TASK DETAILS
Each line of the material below is to be written out exactly. Leave out any picture.

---*---

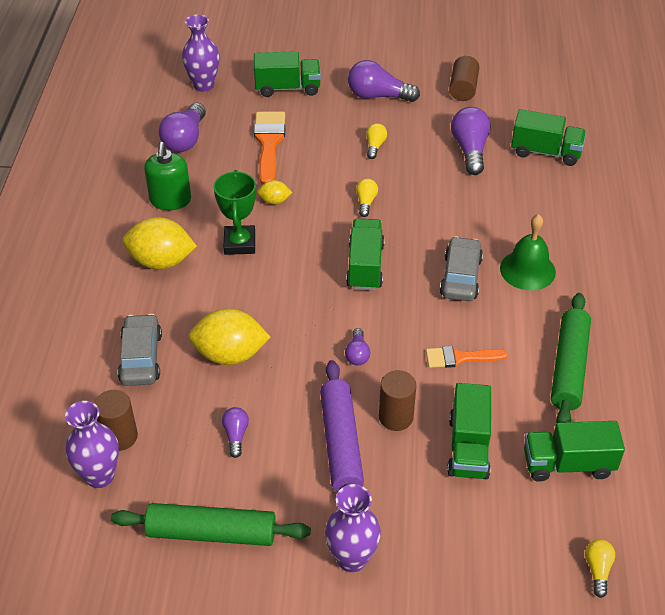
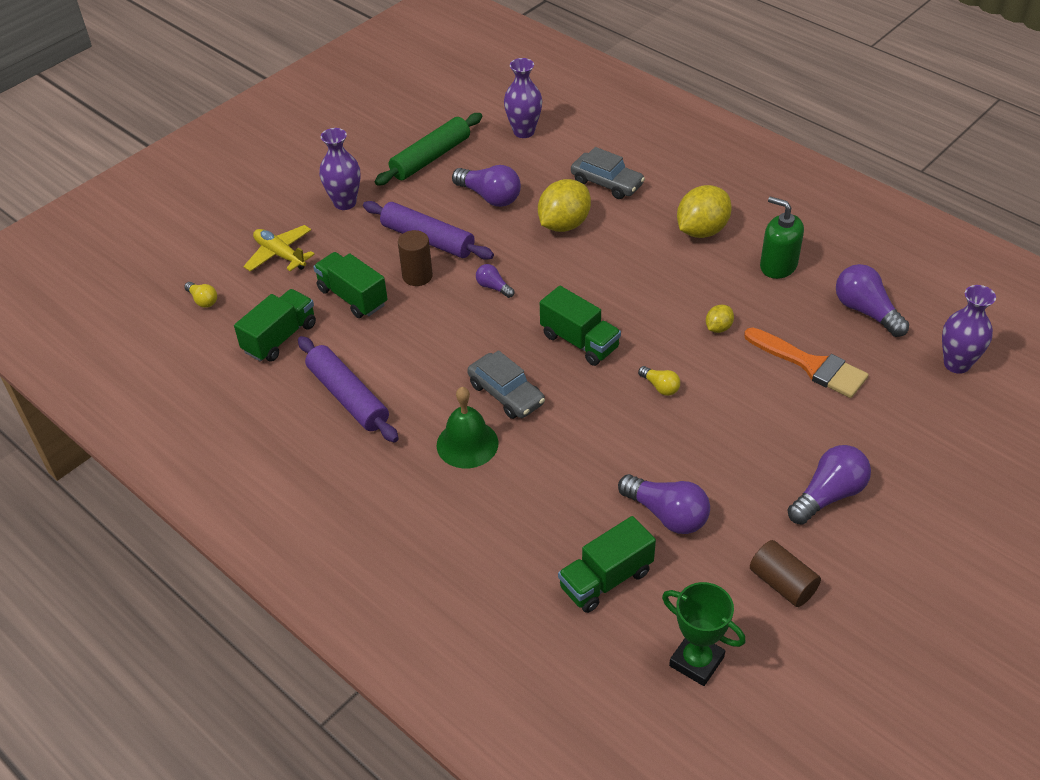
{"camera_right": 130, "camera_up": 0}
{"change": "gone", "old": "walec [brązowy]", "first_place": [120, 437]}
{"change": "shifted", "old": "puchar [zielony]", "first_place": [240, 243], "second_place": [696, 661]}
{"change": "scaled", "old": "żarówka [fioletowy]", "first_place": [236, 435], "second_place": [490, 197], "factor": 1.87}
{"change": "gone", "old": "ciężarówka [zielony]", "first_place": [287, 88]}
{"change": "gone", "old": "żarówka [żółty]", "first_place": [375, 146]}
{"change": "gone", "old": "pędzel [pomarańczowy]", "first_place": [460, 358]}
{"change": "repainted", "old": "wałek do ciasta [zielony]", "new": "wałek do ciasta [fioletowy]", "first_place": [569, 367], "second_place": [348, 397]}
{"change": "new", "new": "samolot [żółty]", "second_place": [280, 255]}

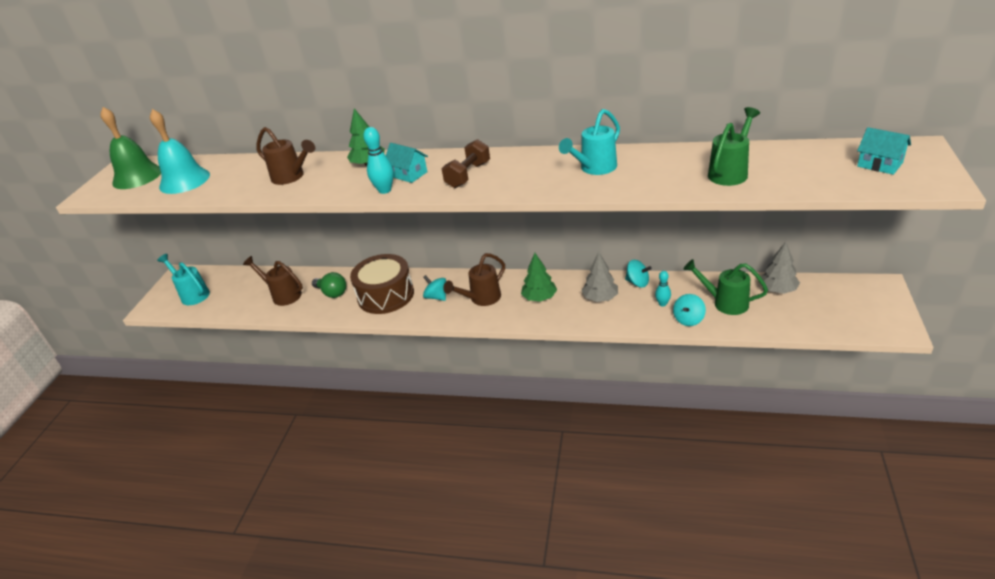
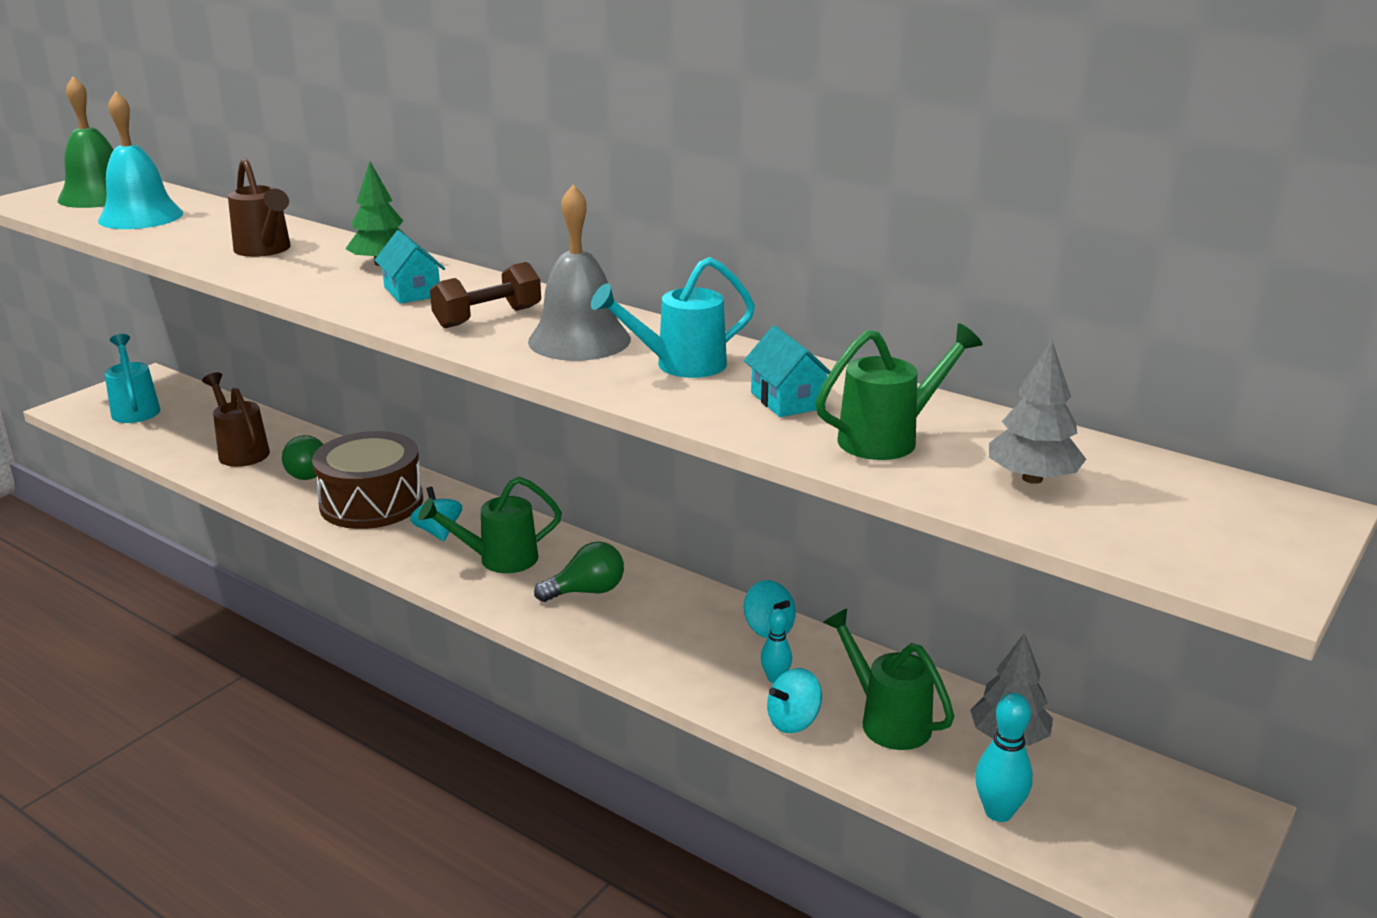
{"camera_right": 20, "camera_up": -10}
{"change": "shifted", "old": "kręgiel [turkusowy]", "first_place": [385, 190], "second_place": [998, 812]}
{"change": "repainted", "old": "konewka [brązowy]", "new": "konewka [zielony]", "first_place": [481, 299], "second_place": [499, 559]}
{"change": "swapped", "old": "drzewko [zielony]", "new": "żarówka [zielony]", "first_place": [539, 298], "second_place": [586, 591]}
{"change": "shifted", "old": "drzewko [szary]", "first_place": [600, 298], "second_place": [1032, 478]}
{"change": "shifted", "old": "domek [turkusowy]", "first_place": [880, 164], "second_place": [787, 400]}
{"change": "new", "new": "dzwonek [szary]", "second_place": [579, 340]}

---*---

ANSWER SECTION
{"camera_right": 130, "camera_up": 0}
{"change": "gone", "old": "walec [brązowy]", "first_place": [120, 437]}
{"change": "shifted", "old": "puchar [zielony]", "first_place": [240, 243], "second_place": [696, 661]}
{"change": "scaled", "old": "żarówka [fioletowy]", "first_place": [236, 435], "second_place": [490, 197], "factor": 1.87}
{"change": "gone", "old": "ciężarówka [zielony]", "first_place": [287, 88]}
{"change": "gone", "old": "żarówka [żółty]", "first_place": [375, 146]}
{"change": "gone", "old": "pędzel [pomarańczowy]", "first_place": [460, 358]}
{"change": "repainted", "old": "wałek do ciasta [zielony]", "new": "wałek do ciasta [fioletowy]", "first_place": [569, 367], "second_place": [348, 397]}
{"change": "new", "new": "samolot [żółty]", "second_place": [280, 255]}

{"camera_right": 20, "camera_up": -10}
{"change": "shifted", "old": "kręgiel [turkusowy]", "first_place": [385, 190], "second_place": [998, 812]}
{"change": "repainted", "old": "konewka [brązowy]", "new": "konewka [zielony]", "first_place": [481, 299], "second_place": [499, 559]}
{"change": "swapped", "old": "drzewko [zielony]", "new": "żarówka [zielony]", "first_place": [539, 298], "second_place": [586, 591]}
{"change": "shifted", "old": "drzewko [szary]", "first_place": [600, 298], "second_place": [1032, 478]}
{"change": "shifted", "old": "domek [turkusowy]", "first_place": [880, 164], "second_place": [787, 400]}
{"change": "new", "new": "dzwonek [szary]", "second_place": [579, 340]}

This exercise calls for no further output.